_Task details:_ List each line of the data in which the string "plus" appears.

_Provided records:_

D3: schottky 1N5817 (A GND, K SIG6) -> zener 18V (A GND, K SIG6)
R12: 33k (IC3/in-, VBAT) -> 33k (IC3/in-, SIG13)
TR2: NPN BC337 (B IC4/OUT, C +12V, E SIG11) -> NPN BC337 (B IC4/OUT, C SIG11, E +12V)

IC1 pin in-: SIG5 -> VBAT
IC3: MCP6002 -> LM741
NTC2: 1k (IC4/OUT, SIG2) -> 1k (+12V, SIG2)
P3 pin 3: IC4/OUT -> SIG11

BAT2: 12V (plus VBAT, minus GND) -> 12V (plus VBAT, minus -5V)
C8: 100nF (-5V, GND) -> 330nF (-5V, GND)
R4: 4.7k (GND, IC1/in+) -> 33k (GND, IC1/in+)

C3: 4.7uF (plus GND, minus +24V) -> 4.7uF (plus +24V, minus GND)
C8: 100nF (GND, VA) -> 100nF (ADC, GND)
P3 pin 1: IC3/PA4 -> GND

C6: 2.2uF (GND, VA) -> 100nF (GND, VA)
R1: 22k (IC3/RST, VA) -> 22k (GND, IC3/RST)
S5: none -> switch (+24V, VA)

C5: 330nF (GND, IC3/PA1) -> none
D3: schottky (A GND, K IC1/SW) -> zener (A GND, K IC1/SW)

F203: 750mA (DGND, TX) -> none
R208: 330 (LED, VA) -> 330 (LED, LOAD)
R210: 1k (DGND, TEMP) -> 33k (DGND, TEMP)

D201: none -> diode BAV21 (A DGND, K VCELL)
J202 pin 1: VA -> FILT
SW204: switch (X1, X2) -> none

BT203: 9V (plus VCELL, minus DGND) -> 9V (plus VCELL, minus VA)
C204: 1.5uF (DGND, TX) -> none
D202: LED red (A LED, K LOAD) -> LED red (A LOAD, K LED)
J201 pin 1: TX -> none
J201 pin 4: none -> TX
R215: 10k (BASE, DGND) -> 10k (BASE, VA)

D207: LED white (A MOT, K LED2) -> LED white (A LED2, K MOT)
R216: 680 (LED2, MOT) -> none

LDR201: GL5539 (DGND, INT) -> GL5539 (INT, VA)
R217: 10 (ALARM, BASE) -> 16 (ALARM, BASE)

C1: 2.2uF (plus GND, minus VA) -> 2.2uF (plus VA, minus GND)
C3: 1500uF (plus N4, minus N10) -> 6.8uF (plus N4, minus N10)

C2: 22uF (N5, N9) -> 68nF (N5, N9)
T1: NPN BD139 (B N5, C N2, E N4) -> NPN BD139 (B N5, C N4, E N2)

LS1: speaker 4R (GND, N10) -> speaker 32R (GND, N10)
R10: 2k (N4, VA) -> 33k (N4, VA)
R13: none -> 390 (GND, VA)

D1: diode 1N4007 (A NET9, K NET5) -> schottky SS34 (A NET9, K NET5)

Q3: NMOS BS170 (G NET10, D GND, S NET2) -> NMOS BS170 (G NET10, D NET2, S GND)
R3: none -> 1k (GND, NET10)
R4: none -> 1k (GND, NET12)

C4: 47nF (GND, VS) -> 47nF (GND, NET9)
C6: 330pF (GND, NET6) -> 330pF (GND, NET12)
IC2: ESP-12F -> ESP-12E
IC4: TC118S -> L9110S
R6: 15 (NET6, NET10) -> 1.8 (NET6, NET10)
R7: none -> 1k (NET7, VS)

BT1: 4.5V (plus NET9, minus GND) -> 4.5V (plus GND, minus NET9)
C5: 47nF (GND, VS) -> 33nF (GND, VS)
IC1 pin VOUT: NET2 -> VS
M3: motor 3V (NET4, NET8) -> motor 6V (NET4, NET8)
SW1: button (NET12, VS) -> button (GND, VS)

_Task result:_
BAT2: 12V (plus VBAT, minus GND) -> 12V (plus VBAT, minus -5V)
C3: 4.7uF (plus GND, minus +24V) -> 4.7uF (plus +24V, minus GND)
BT203: 9V (plus VCELL, minus DGND) -> 9V (plus VCELL, minus VA)
C1: 2.2uF (plus GND, minus VA) -> 2.2uF (plus VA, minus GND)
C3: 1500uF (plus N4, minus N10) -> 6.8uF (plus N4, minus N10)
BT1: 4.5V (plus NET9, minus GND) -> 4.5V (plus GND, minus NET9)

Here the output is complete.